Problem description
In the entries below, which lines run from the one containing "Someone carried the grey" to the one containing "Someone rotated the green"? Copy exactly those lines, ends included, and no others.

Dataset excerpts
####

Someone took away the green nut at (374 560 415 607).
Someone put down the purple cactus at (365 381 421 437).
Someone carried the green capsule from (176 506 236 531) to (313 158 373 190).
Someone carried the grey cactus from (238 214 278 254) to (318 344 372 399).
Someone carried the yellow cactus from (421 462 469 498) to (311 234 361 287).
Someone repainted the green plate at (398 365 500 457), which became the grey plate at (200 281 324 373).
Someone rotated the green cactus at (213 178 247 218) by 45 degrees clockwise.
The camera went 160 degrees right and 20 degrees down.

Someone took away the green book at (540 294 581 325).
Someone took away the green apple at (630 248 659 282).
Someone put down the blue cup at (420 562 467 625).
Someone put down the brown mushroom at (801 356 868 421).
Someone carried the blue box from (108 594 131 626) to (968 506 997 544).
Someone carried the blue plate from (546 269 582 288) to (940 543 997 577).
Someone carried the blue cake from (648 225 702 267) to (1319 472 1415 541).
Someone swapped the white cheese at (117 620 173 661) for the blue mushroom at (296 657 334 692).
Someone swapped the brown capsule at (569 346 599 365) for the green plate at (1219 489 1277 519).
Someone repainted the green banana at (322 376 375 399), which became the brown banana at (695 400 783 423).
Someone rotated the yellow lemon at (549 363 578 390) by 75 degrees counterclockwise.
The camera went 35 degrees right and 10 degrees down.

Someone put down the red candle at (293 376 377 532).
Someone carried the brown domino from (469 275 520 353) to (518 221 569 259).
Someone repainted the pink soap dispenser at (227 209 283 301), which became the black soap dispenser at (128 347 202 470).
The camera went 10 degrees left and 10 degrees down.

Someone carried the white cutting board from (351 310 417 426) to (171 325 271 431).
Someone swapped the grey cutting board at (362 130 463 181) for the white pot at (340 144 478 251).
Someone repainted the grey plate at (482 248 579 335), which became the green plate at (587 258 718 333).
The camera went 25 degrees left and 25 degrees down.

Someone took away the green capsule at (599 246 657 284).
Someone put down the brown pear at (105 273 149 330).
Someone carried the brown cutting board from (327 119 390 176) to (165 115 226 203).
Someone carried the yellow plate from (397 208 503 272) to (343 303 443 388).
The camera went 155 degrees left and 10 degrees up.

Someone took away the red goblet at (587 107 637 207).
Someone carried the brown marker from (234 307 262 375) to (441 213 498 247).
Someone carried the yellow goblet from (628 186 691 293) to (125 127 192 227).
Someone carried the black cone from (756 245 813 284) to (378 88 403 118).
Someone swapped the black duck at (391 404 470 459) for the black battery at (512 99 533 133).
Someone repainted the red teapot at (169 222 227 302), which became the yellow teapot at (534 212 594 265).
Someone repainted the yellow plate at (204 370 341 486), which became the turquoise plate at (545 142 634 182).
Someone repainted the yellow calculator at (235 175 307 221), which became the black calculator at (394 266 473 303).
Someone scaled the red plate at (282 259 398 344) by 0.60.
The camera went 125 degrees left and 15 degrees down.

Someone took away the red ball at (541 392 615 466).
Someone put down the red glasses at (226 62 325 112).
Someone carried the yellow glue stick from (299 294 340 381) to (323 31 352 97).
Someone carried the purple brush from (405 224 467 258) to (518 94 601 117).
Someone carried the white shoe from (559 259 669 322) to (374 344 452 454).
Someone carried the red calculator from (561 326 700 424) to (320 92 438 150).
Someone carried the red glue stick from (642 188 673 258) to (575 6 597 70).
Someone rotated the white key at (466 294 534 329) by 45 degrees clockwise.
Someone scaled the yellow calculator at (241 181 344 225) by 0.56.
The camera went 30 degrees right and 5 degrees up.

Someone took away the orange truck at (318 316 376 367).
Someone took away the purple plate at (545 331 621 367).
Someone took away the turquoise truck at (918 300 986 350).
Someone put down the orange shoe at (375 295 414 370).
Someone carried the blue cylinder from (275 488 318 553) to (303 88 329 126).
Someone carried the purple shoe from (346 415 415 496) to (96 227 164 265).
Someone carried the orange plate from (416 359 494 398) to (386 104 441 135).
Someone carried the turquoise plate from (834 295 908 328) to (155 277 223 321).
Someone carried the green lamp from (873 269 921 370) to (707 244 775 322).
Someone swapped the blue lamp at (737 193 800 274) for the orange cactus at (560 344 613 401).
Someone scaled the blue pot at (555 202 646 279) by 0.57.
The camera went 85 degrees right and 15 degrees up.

####

Answer box
Someone carried the grey cactus from (238 214 278 254) to (318 344 372 399).
Someone carried the yellow cactus from (421 462 469 498) to (311 234 361 287).
Someone repainted the green plate at (398 365 500 457), which became the grey plate at (200 281 324 373).
Someone rotated the green cactus at (213 178 247 218) by 45 degrees clockwise.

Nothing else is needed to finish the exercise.